Task requirements: Turn the entries from the line containing "order, is shorter." to the line containing "Looking at their", including both of those lines, into a JSON list of strings with one string per line. Leave out blank lines.
## START
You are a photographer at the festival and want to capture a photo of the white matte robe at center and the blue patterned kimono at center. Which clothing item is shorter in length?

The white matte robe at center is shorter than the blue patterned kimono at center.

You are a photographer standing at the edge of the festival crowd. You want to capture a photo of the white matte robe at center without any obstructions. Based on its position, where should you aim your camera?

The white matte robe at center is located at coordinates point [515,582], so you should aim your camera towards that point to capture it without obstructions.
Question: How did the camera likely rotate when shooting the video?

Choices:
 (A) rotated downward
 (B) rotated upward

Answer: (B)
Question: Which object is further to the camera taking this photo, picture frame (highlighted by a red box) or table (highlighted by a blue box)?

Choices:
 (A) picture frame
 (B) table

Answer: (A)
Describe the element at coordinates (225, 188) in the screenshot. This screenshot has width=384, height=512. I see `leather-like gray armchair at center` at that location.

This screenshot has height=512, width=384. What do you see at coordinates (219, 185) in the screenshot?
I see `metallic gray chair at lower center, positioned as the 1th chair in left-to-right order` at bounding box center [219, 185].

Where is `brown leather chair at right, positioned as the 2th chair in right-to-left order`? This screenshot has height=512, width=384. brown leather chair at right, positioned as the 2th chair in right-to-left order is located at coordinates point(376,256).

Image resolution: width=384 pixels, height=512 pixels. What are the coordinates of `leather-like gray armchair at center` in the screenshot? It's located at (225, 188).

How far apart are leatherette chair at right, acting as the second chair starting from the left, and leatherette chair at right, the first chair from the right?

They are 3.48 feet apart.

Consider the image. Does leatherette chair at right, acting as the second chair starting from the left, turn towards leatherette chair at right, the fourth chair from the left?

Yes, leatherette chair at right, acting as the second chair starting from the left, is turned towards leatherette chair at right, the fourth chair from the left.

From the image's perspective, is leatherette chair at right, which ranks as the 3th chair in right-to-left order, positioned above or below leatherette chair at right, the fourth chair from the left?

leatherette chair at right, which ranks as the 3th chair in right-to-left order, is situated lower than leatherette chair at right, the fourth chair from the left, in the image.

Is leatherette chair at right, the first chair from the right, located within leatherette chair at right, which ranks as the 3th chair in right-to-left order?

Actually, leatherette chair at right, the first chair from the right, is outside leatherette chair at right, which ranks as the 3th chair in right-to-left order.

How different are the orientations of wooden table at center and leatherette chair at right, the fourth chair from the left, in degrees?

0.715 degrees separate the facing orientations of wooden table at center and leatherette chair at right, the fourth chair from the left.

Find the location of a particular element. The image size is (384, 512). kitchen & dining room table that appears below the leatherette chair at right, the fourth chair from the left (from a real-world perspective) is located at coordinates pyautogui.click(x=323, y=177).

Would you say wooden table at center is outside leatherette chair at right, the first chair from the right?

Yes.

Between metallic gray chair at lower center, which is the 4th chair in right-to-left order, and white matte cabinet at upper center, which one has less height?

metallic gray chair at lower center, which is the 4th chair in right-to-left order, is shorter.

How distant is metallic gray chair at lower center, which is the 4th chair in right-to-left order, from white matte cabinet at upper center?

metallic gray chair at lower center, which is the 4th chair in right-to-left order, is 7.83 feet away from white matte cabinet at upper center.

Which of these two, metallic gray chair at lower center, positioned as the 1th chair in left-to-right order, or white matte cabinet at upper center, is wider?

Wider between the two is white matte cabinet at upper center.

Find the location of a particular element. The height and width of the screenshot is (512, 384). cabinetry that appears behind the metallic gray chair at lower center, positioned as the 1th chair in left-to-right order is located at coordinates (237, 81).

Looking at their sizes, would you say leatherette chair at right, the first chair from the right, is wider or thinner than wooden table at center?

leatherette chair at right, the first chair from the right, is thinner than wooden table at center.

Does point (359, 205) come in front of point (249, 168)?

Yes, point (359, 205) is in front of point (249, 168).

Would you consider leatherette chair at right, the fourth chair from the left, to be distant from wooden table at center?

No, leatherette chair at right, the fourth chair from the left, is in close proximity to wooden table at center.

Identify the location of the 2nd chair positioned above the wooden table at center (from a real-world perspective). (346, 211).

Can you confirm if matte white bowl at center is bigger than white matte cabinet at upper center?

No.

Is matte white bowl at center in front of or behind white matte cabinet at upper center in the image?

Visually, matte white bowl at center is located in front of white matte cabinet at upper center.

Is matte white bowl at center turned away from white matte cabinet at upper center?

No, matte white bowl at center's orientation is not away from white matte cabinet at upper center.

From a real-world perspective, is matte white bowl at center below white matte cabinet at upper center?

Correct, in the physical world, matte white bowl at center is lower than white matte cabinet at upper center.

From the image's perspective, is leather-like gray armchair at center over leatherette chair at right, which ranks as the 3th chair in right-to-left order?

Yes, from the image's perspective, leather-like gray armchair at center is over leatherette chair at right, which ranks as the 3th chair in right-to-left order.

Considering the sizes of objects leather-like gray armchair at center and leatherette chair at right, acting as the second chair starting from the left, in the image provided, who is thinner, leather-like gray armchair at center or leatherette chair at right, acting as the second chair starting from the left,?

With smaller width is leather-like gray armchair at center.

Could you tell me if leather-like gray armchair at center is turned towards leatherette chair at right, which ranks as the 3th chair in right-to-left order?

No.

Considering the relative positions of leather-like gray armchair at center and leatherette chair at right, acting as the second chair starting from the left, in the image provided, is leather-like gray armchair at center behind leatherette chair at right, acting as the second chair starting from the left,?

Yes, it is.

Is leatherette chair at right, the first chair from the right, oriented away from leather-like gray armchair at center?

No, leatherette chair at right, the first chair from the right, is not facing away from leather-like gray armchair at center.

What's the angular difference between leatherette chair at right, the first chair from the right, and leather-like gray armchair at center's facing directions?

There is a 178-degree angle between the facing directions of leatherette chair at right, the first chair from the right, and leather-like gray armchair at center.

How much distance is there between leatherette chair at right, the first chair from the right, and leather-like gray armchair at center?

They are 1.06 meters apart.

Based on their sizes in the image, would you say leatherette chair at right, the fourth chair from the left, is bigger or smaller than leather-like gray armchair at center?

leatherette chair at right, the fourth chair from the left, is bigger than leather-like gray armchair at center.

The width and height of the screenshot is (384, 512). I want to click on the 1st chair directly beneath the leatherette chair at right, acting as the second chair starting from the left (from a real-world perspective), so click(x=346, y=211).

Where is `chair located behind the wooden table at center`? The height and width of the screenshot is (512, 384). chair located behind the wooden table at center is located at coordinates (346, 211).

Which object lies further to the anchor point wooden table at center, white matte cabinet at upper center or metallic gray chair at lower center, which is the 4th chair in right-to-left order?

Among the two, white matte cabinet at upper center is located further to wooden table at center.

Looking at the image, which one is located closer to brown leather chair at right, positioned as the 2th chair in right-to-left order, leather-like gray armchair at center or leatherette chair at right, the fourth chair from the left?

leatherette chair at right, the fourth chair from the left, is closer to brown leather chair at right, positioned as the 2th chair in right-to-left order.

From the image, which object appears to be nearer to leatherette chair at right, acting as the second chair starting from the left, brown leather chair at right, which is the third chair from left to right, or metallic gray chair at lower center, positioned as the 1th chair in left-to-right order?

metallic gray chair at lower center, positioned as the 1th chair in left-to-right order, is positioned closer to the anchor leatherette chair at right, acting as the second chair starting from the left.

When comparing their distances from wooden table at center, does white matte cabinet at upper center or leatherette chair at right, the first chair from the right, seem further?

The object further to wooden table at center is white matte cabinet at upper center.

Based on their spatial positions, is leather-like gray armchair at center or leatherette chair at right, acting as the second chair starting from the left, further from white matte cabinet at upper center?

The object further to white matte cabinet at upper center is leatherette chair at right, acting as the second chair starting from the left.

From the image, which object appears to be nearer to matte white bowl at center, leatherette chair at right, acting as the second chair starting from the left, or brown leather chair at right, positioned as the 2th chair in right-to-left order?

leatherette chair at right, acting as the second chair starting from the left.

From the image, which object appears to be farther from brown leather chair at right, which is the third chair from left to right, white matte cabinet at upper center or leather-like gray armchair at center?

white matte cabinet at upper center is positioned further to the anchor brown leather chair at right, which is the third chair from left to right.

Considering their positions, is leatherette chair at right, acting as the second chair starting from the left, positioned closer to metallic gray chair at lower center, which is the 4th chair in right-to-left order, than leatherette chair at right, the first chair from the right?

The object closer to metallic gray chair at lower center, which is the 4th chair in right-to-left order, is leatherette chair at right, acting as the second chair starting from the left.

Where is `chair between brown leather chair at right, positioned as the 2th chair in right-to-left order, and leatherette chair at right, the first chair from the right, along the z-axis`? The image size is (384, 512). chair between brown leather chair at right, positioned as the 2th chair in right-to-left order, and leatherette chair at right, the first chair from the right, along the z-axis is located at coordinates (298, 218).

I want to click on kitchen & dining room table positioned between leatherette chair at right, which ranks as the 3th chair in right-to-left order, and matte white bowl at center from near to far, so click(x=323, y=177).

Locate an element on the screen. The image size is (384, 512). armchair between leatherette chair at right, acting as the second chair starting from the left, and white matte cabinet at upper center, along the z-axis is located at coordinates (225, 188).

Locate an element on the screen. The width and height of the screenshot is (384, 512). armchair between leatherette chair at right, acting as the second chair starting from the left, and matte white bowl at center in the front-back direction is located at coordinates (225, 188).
## END
Correct response:
[
  "metallic gray chair at lower center, which is the 4th chair in right-to-left order, is shorter.",
  "How distant is metallic gray chair at lower center, which is the 4th chair in right-to-left order, from white matte cabinet at upper center?",
  "metallic gray chair at lower center, which is the 4th chair in right-to-left order, is 7.83 feet away from white matte cabinet at upper center.",
  "Which of these two, metallic gray chair at lower center, positioned as the 1th chair in left-to-right order, or white matte cabinet at upper center, is wider?",
  "Wider between the two is white matte cabinet at upper center.",
  "Find the location of a particular element. The height and width of the screenshot is (512, 384). cabinetry that appears behind the metallic gray chair at lower center, positioned as the 1th chair in left-to-right order is located at coordinates (237, 81).",
  "Looking at their sizes, would you say leatherette chair at right, the first chair from the right, is wider or thinner than wooden table at center?"
]